▶ Brief
From the data below, repeat exactly the lines from the line with "none -> purple brick F9:G9 level 2" to the line with "green brick M15", both included.

▶ Information given
====

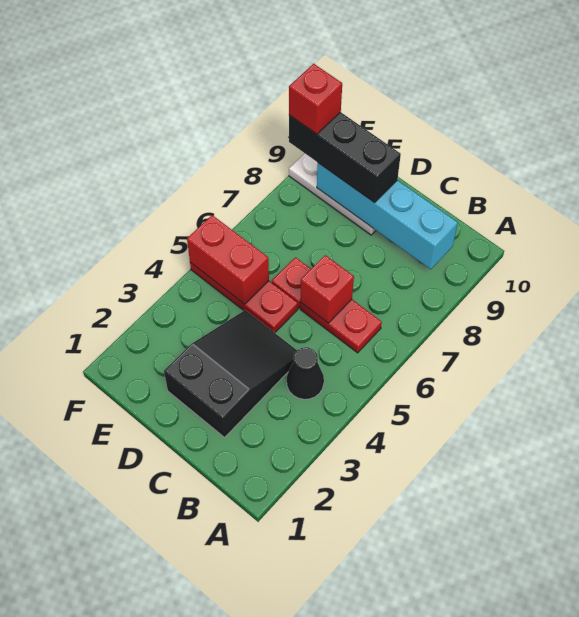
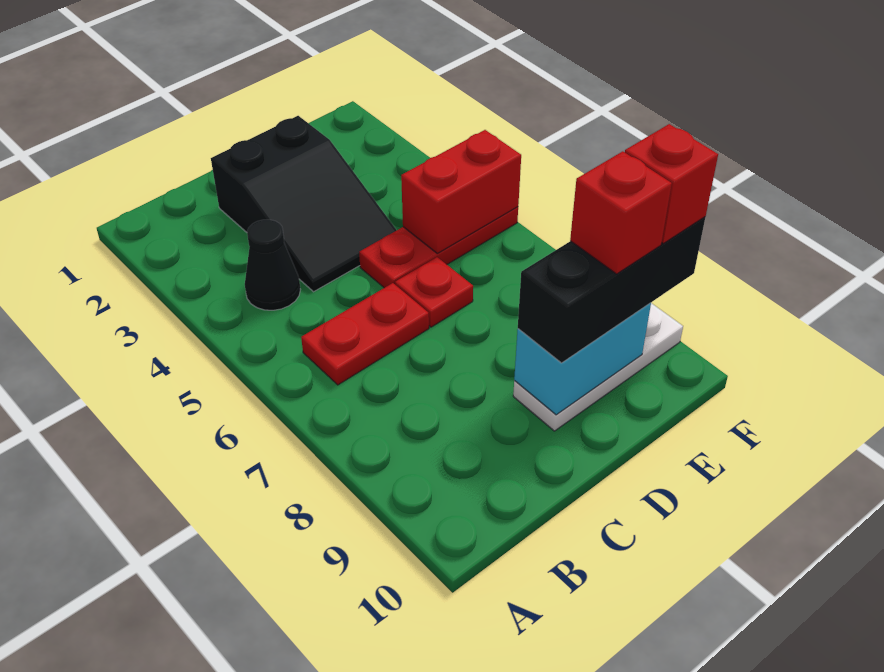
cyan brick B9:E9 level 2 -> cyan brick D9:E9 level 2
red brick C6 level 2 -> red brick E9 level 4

====

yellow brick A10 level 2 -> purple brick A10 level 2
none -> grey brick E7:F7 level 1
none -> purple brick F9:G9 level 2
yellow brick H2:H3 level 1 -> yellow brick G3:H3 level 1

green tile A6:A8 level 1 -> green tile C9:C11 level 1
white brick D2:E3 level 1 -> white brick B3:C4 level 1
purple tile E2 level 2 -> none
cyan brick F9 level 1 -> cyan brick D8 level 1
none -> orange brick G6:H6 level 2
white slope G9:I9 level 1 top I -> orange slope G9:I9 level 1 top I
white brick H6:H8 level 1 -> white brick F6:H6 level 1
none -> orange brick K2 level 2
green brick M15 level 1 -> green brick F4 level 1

====

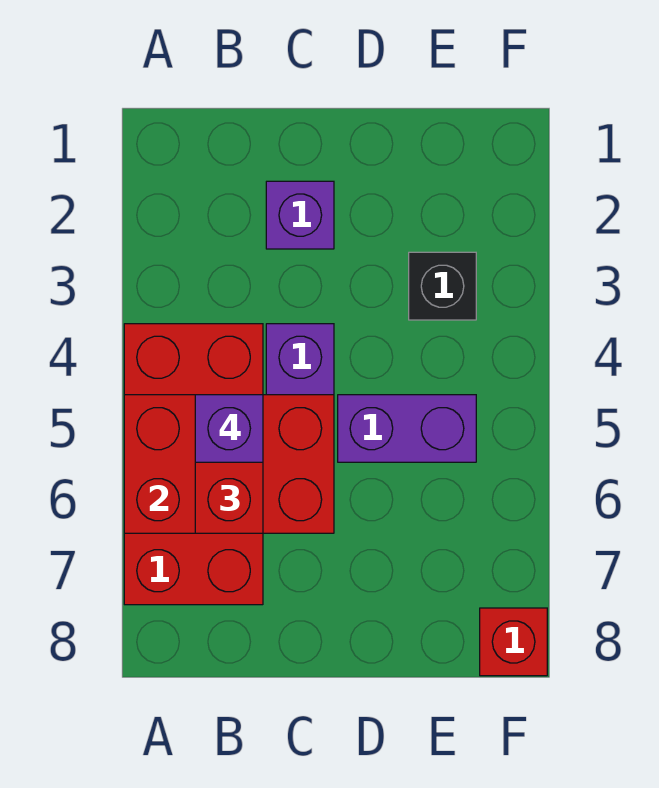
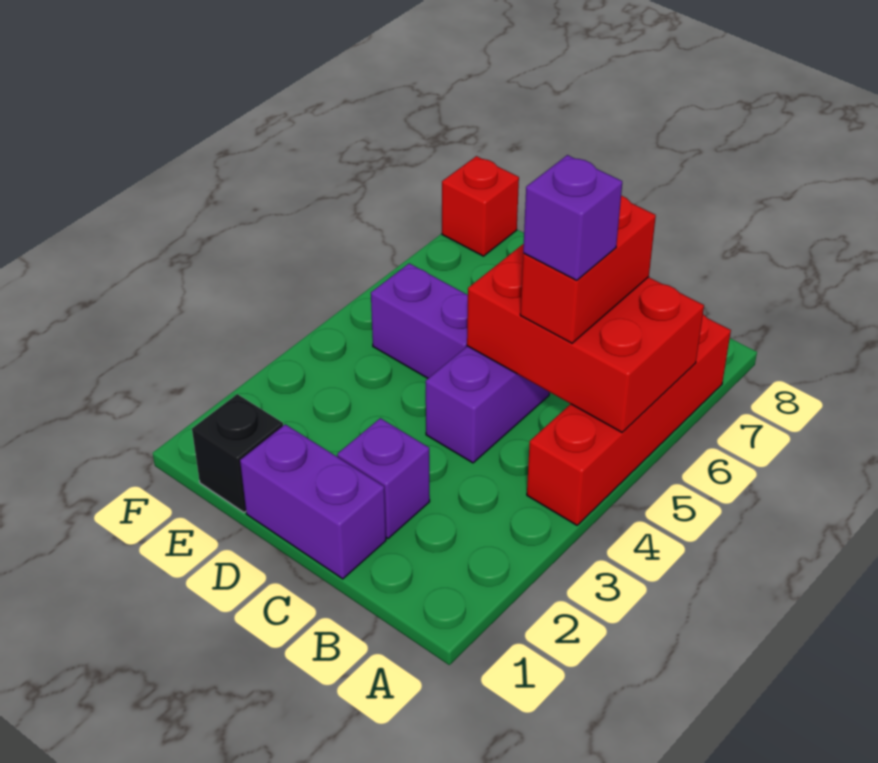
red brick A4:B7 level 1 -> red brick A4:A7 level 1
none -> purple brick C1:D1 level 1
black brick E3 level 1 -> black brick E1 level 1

====

▶ Task solution
none -> purple brick F9:G9 level 2
yellow brick H2:H3 level 1 -> yellow brick G3:H3 level 1

green tile A6:A8 level 1 -> green tile C9:C11 level 1
white brick D2:E3 level 1 -> white brick B3:C4 level 1
purple tile E2 level 2 -> none
cyan brick F9 level 1 -> cyan brick D8 level 1
none -> orange brick G6:H6 level 2
white slope G9:I9 level 1 top I -> orange slope G9:I9 level 1 top I
white brick H6:H8 level 1 -> white brick F6:H6 level 1
none -> orange brick K2 level 2
green brick M15 level 1 -> green brick F4 level 1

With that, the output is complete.